Data extracted from a collection:
□ □ □

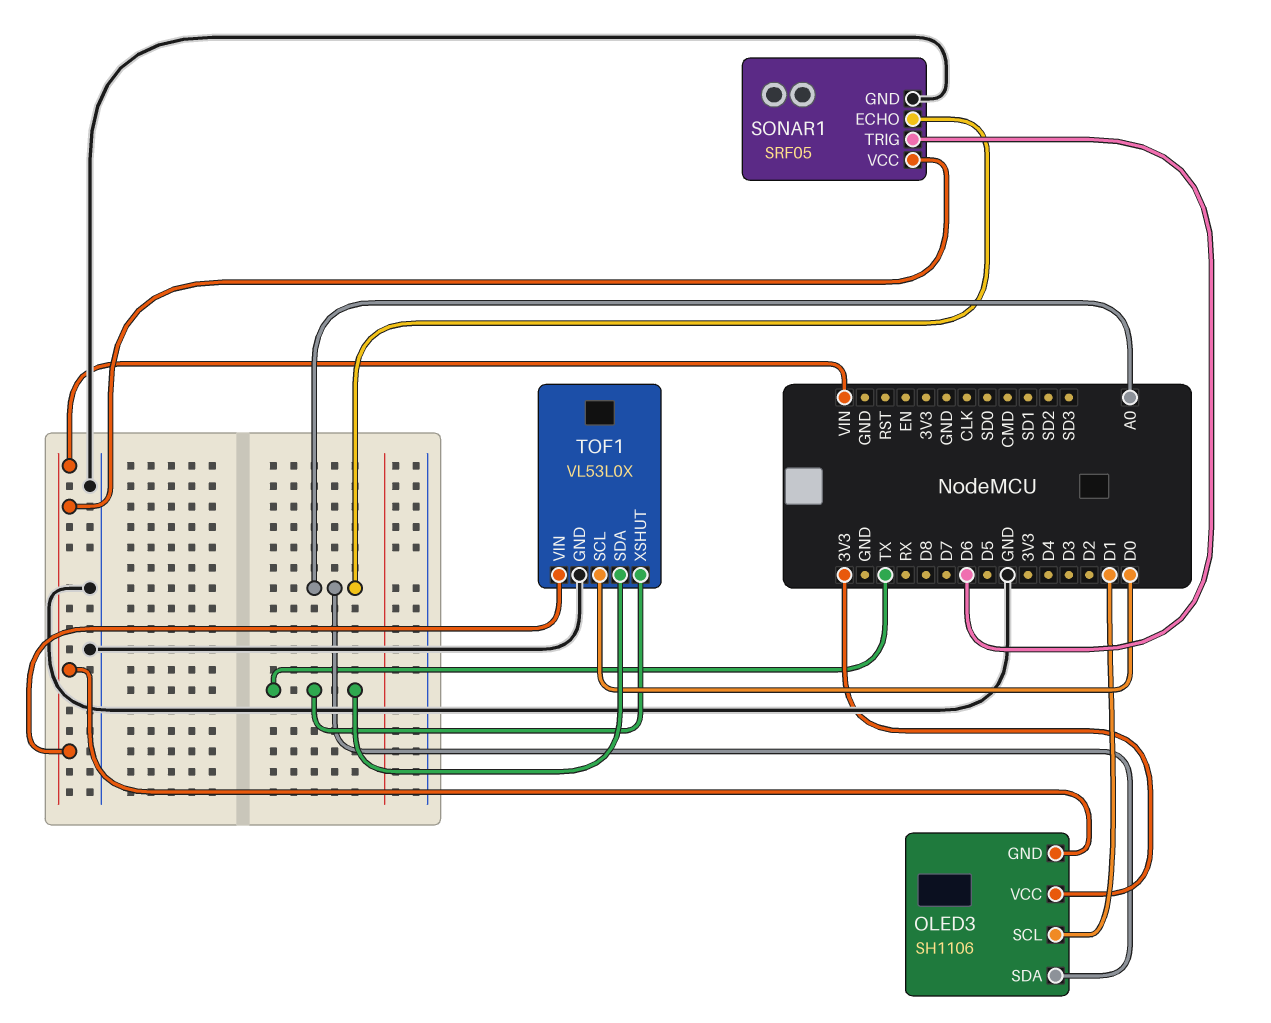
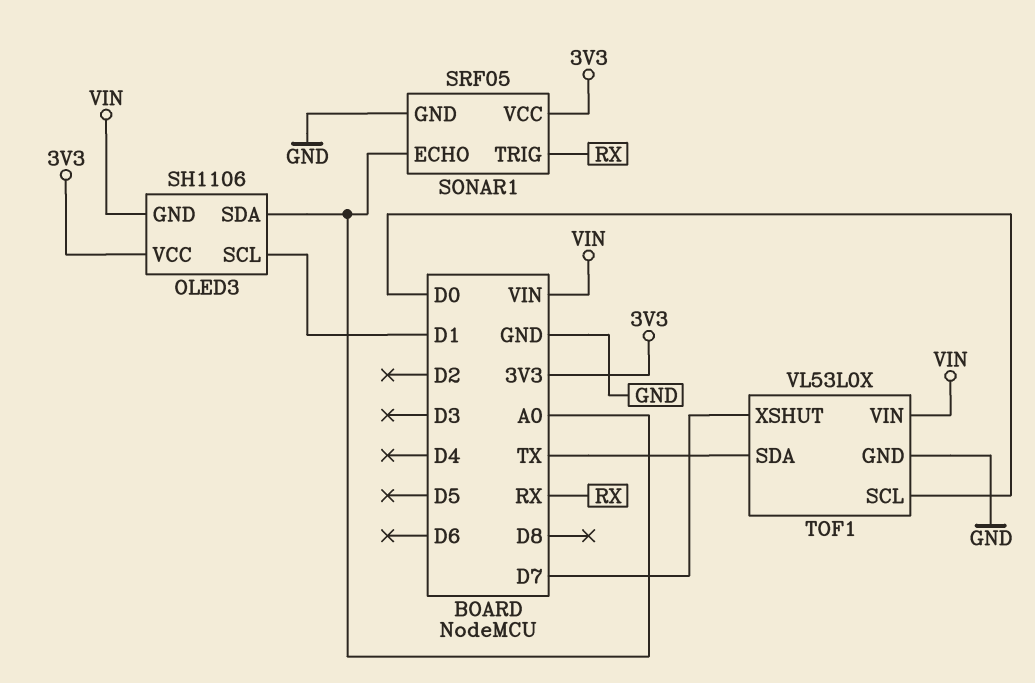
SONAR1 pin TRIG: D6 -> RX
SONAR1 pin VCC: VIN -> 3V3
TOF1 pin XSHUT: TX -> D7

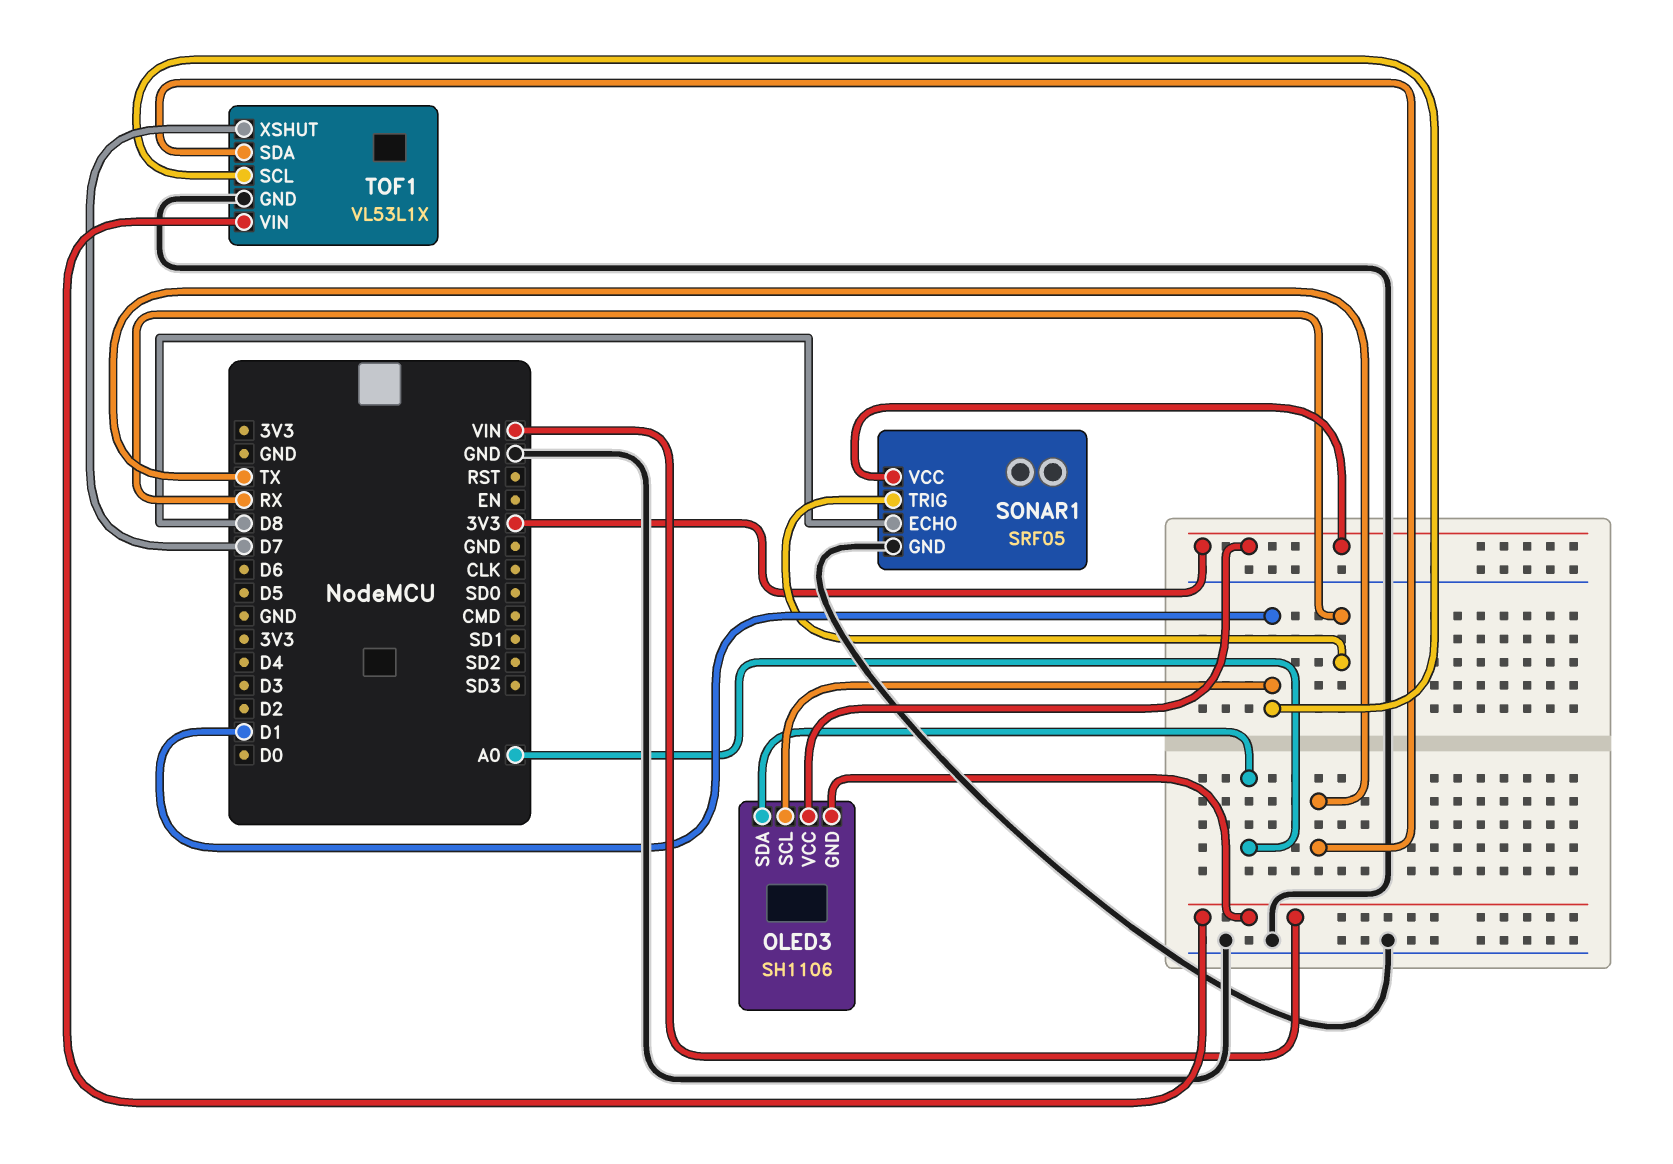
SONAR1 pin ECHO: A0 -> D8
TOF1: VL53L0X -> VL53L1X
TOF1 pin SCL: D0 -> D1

□ □ □

## [YOUR GOAL]
The reply must hold every line above exactly as written and none of the pictures.

## [OUTPUT BELOW]
SONAR1 pin TRIG: D6 -> RX
SONAR1 pin VCC: VIN -> 3V3
TOF1 pin XSHUT: TX -> D7

SONAR1 pin ECHO: A0 -> D8
TOF1: VL53L0X -> VL53L1X
TOF1 pin SCL: D0 -> D1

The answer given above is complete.